--- Exercise ---
Look through the material for lines with the word "yellow", and copy each one.
- - - - - - -
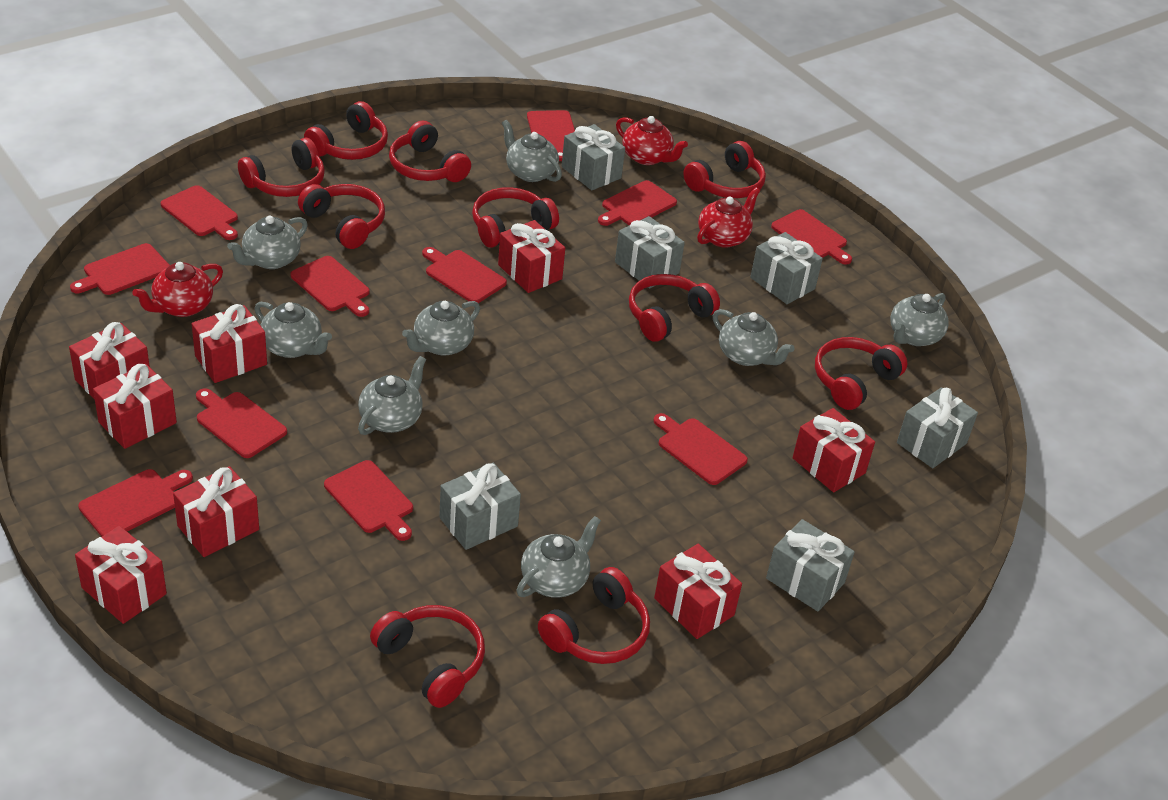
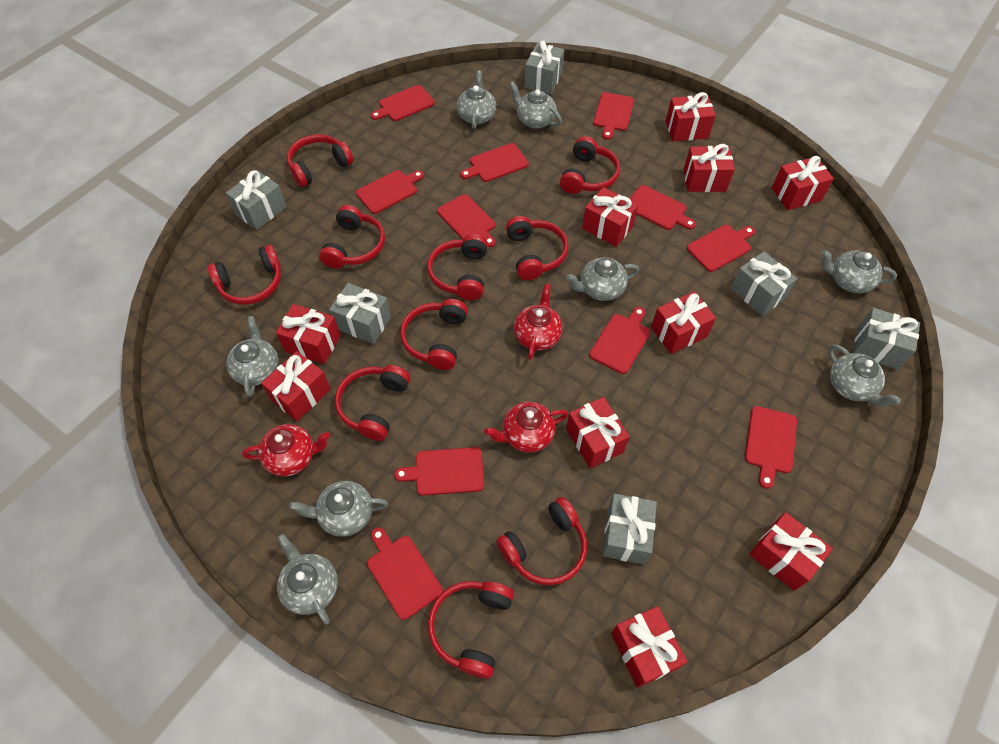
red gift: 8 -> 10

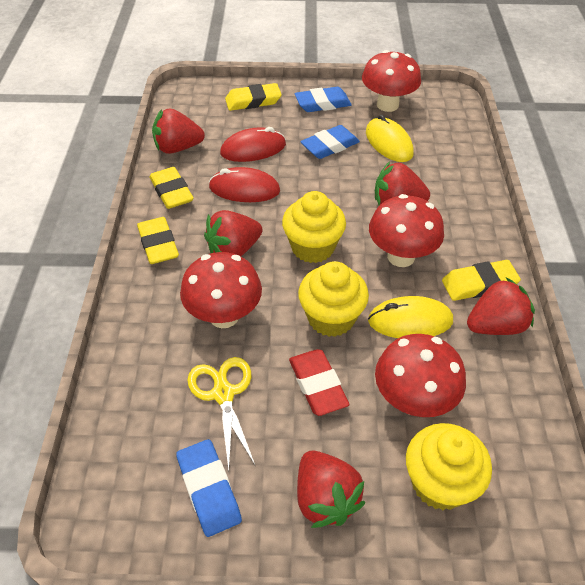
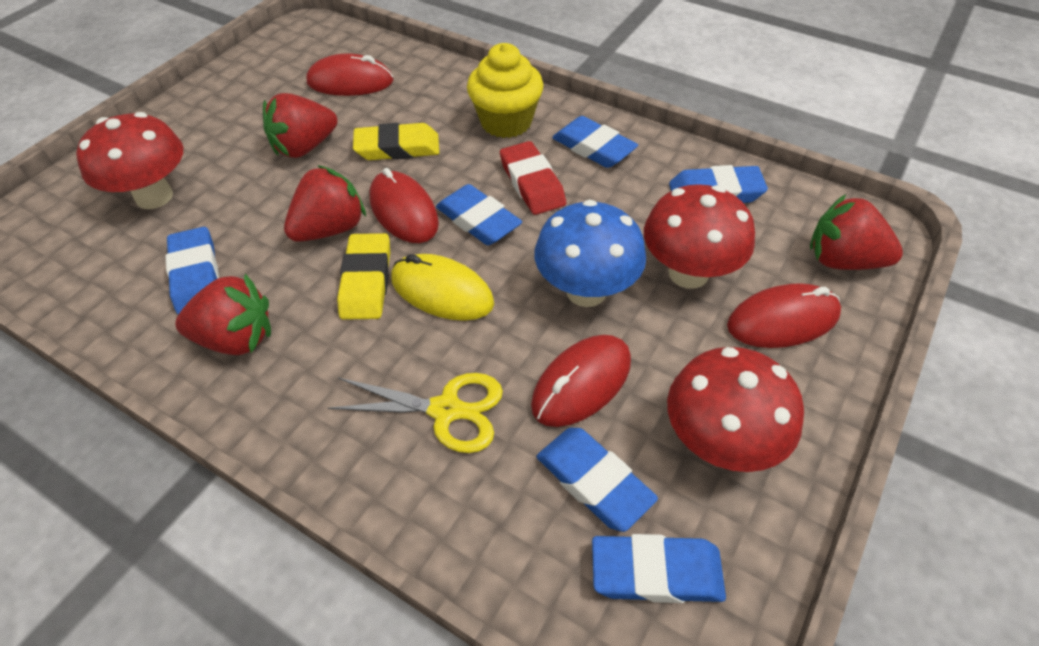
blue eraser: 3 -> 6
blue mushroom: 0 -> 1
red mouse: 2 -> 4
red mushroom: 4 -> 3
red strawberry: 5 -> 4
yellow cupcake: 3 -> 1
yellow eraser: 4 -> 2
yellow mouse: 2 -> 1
- - - - - - -
--- Completed task ---
yellow cupcake: 3 -> 1
yellow eraser: 4 -> 2
yellow mouse: 2 -> 1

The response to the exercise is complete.